Locate every line in the rows below that contains the string "kern", matching case, and copy each of those lines in full.

>>>>

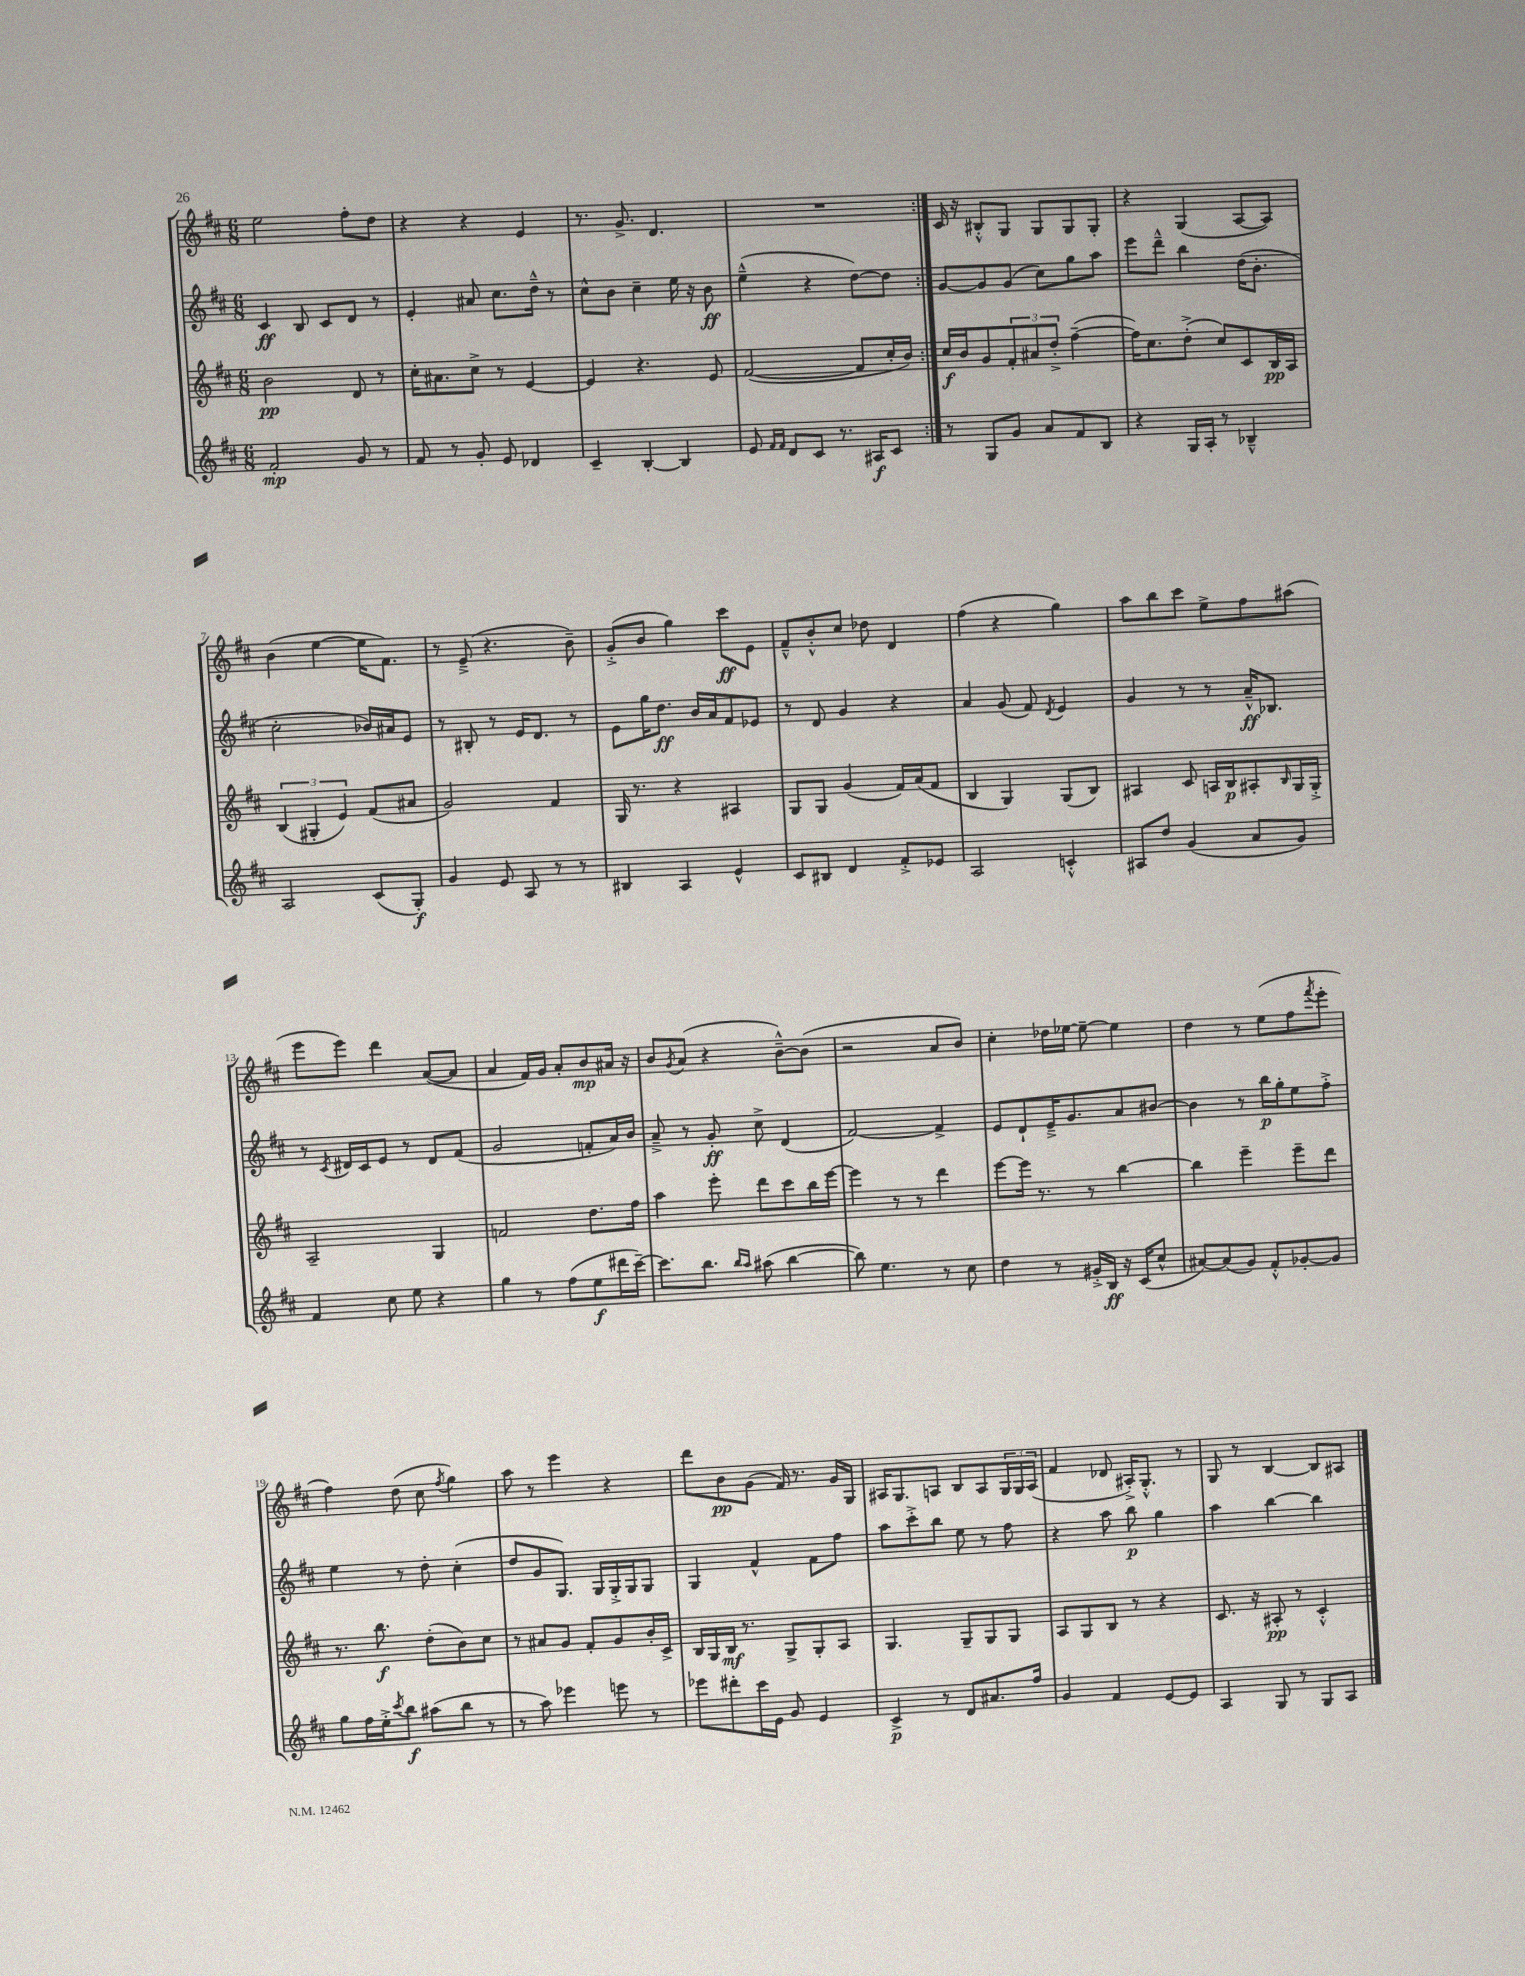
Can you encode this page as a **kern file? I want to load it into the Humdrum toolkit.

**kern	**dynam	**kern	**dynam	**kern	**dynam	**kern	**dynam
*part4	*part4	*part3	*part3	*part2	*part2	*part1	*part1
*staff4	*staff4	*staff3	*staff3	*staff2	*staff2	*staff1	*staff1
*clefG2	*	*clefG2	*	*clefG2	*	*clefG2	*
*k[f#c#]	*	*k[f#c#]	*	*k[f#c#]	*	*k[f#c#]	*
*M6/8	*	*M6/8	*	*M6/8	*	*M6/8	*
=1	=1	=1	=1	=1	=1	=1	=1
2f#'/	mp	2b\	pp	4c#/	ff	2ee\	.
.	.	.	.	8B/	.	.	.
.	.	.	.	8c#/L	.	.	.
8g/	.	8d/	.	8d/J	.	8ff#'\L	.
8r	.	8r	.	8r	.	8dd\J	.
=2	=2	=2	=2	=2	=2	=2	=2
8f#/	.	16cc#'\KL	.	4e'/	.	4r	.
.	.	8.a#X\	.	.	.	.	.
8r	.	.	.	.	.	.	.
8g'/	.	8cc#^\J	.	8a#X/	.	4r	.
8e/	.	8r	.	8.cc#\L	.	.	.
4d-X/	.	[4e/	.	.	.	4e/	.
.	.	.	.	16dd~^^\Jk	.	.	.
.	.	.	.	8r	.	.	.
=3	=3	=3	=3	=3	=3	=3	=3
4c#~/	.	4e/]	.	8cc#^^\L	.	8.r	.
.	.	.	.	8b\J	.	.	.
.	.	.	.	.	.	8.g^/	.
[4B'/	.	4.r	.	4cc#~\	.	.	.
.	.	.	.	.	.	4.d/	.
4B/]	.	.	.	16ee\	.	.	.
.	.	.	.	16r	.	.	.
.	.	8e/	.	8b\	ff	.	.
=4	=4	=4	=4	=4	=4	=4	=4
8e/	.	([2f#/	.	(4ee~^^\	.	2.r	.
16qqf#/LL	.	.	.	.	.	.	.
16qqf#/JJ	.	.	.	.	.	.	.
8d/L	.	.	.	.	.	.	.
8c#/J	.	.	.	4r	.	.	.
8.r	.	.	.	.	.	.	.
.	.	8f#/L]	.	[8dd\L)	.	.	.
16A#X/KL	f	.	.	.	.	.	.
8c#/J	.	16cc#'/L	.	8dd\J]	.	.	.
.	.	16b/JJ)	.	.	.	.	.
=5:|!	=5:|!	=5:|!	=5:|!	=5:|!	=5:|!	=5:|!	=5:|!
8r	.	16cc#/LL	f	[8g/L	.	16c#/	.
.	.	16b/J	.	.	.	16r	.
8G/L	.	8g/	.	8g/]	.	8B#X'^^/L	.
8g/J	.	12f#'/	.	(8g/J	.	8G/J	.
.	.	12a#X/	.	.	.	.	.
8a/L	.	.	.	8cc#\L)	.	8G/L	.
.	.	12dd'^/J	.	.	.	.	.
8f#/	.	([4ff#~\	.	8gg\	.	8G/	.
8B/J	.	.	.	8aa\J	.	8G'/J	.
=6	=6	=6	=6	=6	=6	=6	=6
4r	.	16ff#\KL])	.	8eee\L	.	4r	.
.	.	8.cc#\	.	.	.	.	.
.	.	.	.	8ddd~^^\J	.	.	.
16G/LL	.	(8dd'^\J	.	4bb\	.	(4G/	.
16A'/JJ	.	.	.	.	.	.	.
8r	.	8cc#/L)	.	.	.	.	.
4B-X~^^/	.	8c#/	.	(16dd\KL	.	[8A/L	.
.	.	.	.	8.b'\J	.	.	.
.	.	16B/L	pp	.	.	8A/J])	.
.	.	16A/JJ	.	.	.	.	.
!!LO:LB:g=z
=7	=7	=7	=7	=7	=7	=7	=7
2A/	.	(6B/	.	2cc#'\	.	(4b\	.
.	.	6G#X'/	.	.	.	.	.
.	.	.	.	.	.	[4ee\	.
.	.	6e/)	.	.	.	.	.
(8c#/L	.	(8f#/L	.	16b-X/LL)	.	16ee\KL]	.
.	.	.	.	16a#X/J	.	8.f#\J)	.
8G'/J)	f	8a#X/J	.	8e/J	.	.	.
=8	=8	=8	=8	=8	=8	=8	=8
4g/	.	2g/)	.	8r	.	8r	.
.	.	.	.	8B#X'/	.	(8e~^/	.
8e/	.	.	.	8r	.	4.r	.
8A/	.	.	.	16e/KL	.	.	.
.	.	.	.	8.d/J	.	.	.
8r	.	4f#/	.	.	.	.	.
8r	.	.	.	8r	.	8b~\)	.
=9	=9	=9	=9	=9	=9	=9	=9
4B#X/	.	16G/	.	8e\L	.	(8g'^/L	.
.	.	8.r	.	.	.	.	.
.	.	.	.	16gg\K	.	8b/J	.
.	.	.	.	8.dd\J	ff	.	.
4A/	.	4r	.	.	.	4gg\)	.
.	.	.	.	16b/LL	.	.	.
.	.	.	.	16a/J	.	.	.
4e^^/	.	4A#X/	.	8f#/	.	8ccc#\L	ff
.	.	.	.	8e-X/J	.	8e\J	.
=10	=10	=10	=10	=10	=10	=10	=10
8c#/L	.	8G/L	.	8r	.	8f#~^^/L	.
8B#X/J	.	8G/J	.	8d/	.	8b'^^/	.
4d/	.	(4g/	.	4g/	.	8cc#/J	.
.	.	.	.	.	.	8dd-X\	.
8f#'^/L	.	16f#/LL)	.	4r	.	4d/	.
.	.	(16a/J	.	.	.	.	.
8e-X/J	.	8f#/J	.	.	.	.	.
=11	=11	=11	=11	=11	=11	=11	=11
2A/	.	4B/	.	4a/	.	(4ff#\	.
.	.	4G/)	.	(8g/	.	4r	.
.	.	.	.	8f#/)	.	.	.
.	.	.	.	8qd/	.	.	.
4cn'^^/	.	(8G/L	.	4e/	.	4gg\)	.
.	.	8B/J)	.	.	.	.	.
=12	=12	=12	=12	=12	=12	=12	=12
8A#X/L	.	4A#X/	.	4g/	.	8aa\L	.
8dd/J	.	.	.	.	.	8bb\	.
(4g/	.	8c#/	.	8r	.	8ccc#\J	.
.	.	16An/LL	.	8r	.	8ee^\L	.
.	.	16B/J	p	.	.	.	.
8a/L	.	8A#X'/	.	16a~^^/KL	ff	8ff#\	.
.	.	.	.	8.B-X/J	.	.	.
.	.	16qqB/	.	.	.	.	.
8g/J)	.	16G/L	.	.	.	(8aa#X\J	.
.	.	16G'^/JJ	.	.	.	.	.
!!LO:LB:g=z
=13	=13	=13	=13	=13	=13	=13	=13
4f#/	.	2A~/	.	8r	.	8eee\L	.
.	.	.	.	8qc#/	.	.	.
.	.	.	.	16d#X/LL	.	8eee\J)	.
.	.	.	.	16c#/J	.	.	.
8cc#\	.	.	.	8e/J	.	4ddd\	.
8ee\	.	.	.	8r	.	.	.
4r	.	4G/	.	8d#/L	.	([8a/L	.
.	.	.	.	(8f#/J	.	8a/J]	.
=14	=14	=14	=14	=14	=14	=14	=14
4gg\	.	2fn/	.	2g/	.	4a/	.
8r	.	.	.	.	.	16f#/LL)	.
.	.	.	.	.	.	16g/JJ	.
(8ff#\L	.	.	.	.	.	8a'/L	.
8ee\	f	8.dd\L	.	8fn'/L	.	8b/	mp
16ddd#X\L	.	.	.	16a/L)	.	16a#X/Jk	.
[16ccc#~\JJ)	.	16ff#\Jk	.	16b/JJ	.	16r	.
=15	=15	=15	=15	=15	=15	=15	=15
8.ccc#\L]	.	4aa\	.	8a~^/	.	8b/L	.
.	.	.	.	.	.	8qg/	.
.	.	.	.	8r	.	(8a/J	.
8.bb\J	.	.	.	.	.	.	.
.	.	8eee'\	.	8g'/	ff	4r	.
16qqbb/LL	.	.	.	.	.	.	.
16qqaa/JJ	.	.	.	.	.	.	.
(8aa#X\	.	8ddd\L	.	8cc#^\	.	.	.
[4bb\	.	8ccc#\	.	(4d/	.	[8b~^^\L)	.
.	.	16bb\L	.	.	.	(8b\J]	.
.	.	[16eee\JJ	.	.	.	.	.
=16	=16	=16	=16	=16	=16	=16	=16
8bb\])	.	4eee\]	.	[2f#/)	.	2r	.
4.ee\	.	.	.	.	.	.	.
.	.	8r	.	.	.	.	.
.	.	8r	.	.	.	.	.
8r	.	4ddd\	.	4f#^/]	.	8a/L	.
8cc#\	.	.	.	.	.	8b/J)	.
=17	=17	=17	=17	=17	=17	=17	=17
4dd\	.	[8eee\L	.	8e/L	.	4cc#'\	.
.	.	16eee\Jk]	.	8d`/	.	.	.
.	.	8.r	.	.	.	.	.
8r	.	.	.	16e~^/K	.	16dd-X\LL	.
.	.	.	.	8.g/	.	[16ee-X\JJ	.
16g#X'^/LL	.	8r	.	.	.	8ee-~\_	.
16B/JJ	ff	.	.	.	.	.	.
16r	.	[4bb\	.	8a/	.	4ee-\]	.
(16c#/KL	.	.	.	.	.	.	.
8cc#^^/J	.	.	.	[8b#X/J	.	.	.
=18	=18	=18	=18	=18	=18	=18	=18
[8a#X/L)	.	4bb\]	.	4b#\]	.	4dd\	.
(8a#/]	.	.	.	.	.	.	.
8g/J)	.	4eee~\	.	8r	.	8r	.
8f#'^^/L	.	.	.	16bb\LL	p	(8ee\L	.
.	.	.	.	16gg'\J	.	.	.
[8g-X'/	.	8eee~\L	.	8ee\	.	8ff#\	.
.	.	.	.	.	.	8qfff#/	.
8g-/J]	.	8ddd\J	.	8ff#'^\J	.	8eee'\J	.
!!LO:LB:g=z
=19	=19	=19	=19	=19	=19	=19	=19
8gg\L	.	8.r	.	4ee\	.	4ff#\)	.
16ff#\L	.	.	.	.	.	.	.
16ee'^\J	.	8.bb\	f	.	.	.	.
8qccc#/	.	.	.	.	.	.	.
8bb\J	f	.	.	8r	.	(8dd\	.
(8aa#X\L	.	(8dd'\L	.	8dd'\	.	8cc#\	.
.	.	.	.	.	.	8qff#/	.
8bb\J	.	8b\)	.	(4cc#'\	.	4gg\)	.
8r	.	8cc#\J	.	.	.	.	.
=20	=20	=20	=20	=20	=20	=20	=20
8r	.	8r	.	8dd/L	.	8aa\	.
8aa\)	.	8a#X/L	.	8g/	.	8r	.
4eee-X\	.	8g/J	.	8.G/J)	.	4eee\	.
.	.	8f#'/L	.	.	.	.	.
.	.	.	.	16G/LL	.	.	.
8eeen\	.	8g/	.	16G'^/	.	4r	.
.	.	.	.	16G/J	.	.	.
8r	.	16b'/L	.	8G/J	.	.	.
.	.	16c#^/JJ	.	.	.	.	.
=21	=21	=21	=21	=21	=21	=21	=21
8eee-X\L	.	16B/LL	.	4G/	.	8ddd\L	.
.	.	16G/	.	.	.	.	.
8ddd#X'\	.	16B/JJ	mf	.	.	8b\	pp
.	.	8.r	.	.	.	.	.
16ccc#\L	.	.	.	4f#^^/	.	(8g\J	.
16e\JJ	.	.	.	.	.	.	.
8g/	.	8G^/L	.	.	.	16f#/)	.
.	.	.	.	.	.	8.r	.
4e/	.	8G'/	.	8f#\L	.	.	.
.	.	8A/J	.	8ff#\J	.	16g/LL	.
.	.	.	.	.	.	16G/JJ	.
=22	=22	=22	=22	=22	=22	=22	=22
4c#^/	p	4.G/	.	8aa\L	.	16A#X/KL	.
.	.	.	.	.	.	8.G/	.
.	.	.	.	8ccc#'^\	.	.	.
8r	.	.	.	8bb\J	.	8An/J	.
8d/L	.	8G~/L	.	8ee\	.	8B/L	.
8.a#X/	.	8G/	.	8r	.	8A/	.
.	.	8G/J	.	8ff#\	.	24G/L	.
.	.	.	.	.	.	24G/	.
16ff#/Jk	.	.	.	.	.	.	.
.	.	.	.	.	.	(24A/JJ	.
=23	=23	=23	=23	=23	=23	=23	=23
4g/	.	8A/L	.	4r	.	4f#/	.
.	.	8G/	.	.	.	.	.
4f#/	.	8B/J	.	8aa\	.	8d-X/	.
.	.	8r	.	8bb\	p	16A#X'^/KL)	.
.	.	.	.	.	.	8.G'^^/J	.
[8e/L	.	4r	.	4gg\	.	.	.
8e/J]	.	.	.	.	.	8r	.
=24	=24	=24	=24	=24	=24	=24	=24
4A/	.	8.c#/	.	4aa\	.	8G/	.
.	.	.	.	.	.	8r	.
.	.	16r	.	.	.	.	.
8G/	.	8A#X'/	pp	[4bb\	.	[4B/	.
8r	.	8r	.	.	.	.	.
8G/L	.	4c#'^^/	.	4bb\]	.	8B/L]	.
8A/J	.	.	.	.	.	8A#X/J	.
==	==	==	==	==	==	==	==
*-	*-	*-	*-	*-	*-	*-	*-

<<<<

SOLUTION FOR THIS PROBLEM:
Can you encode this page as a **kern file? I want to load it into the Humdrum toolkit.
**kern	**dynam	**kern	**dynam	**kern	**dynam	**kern	**dynam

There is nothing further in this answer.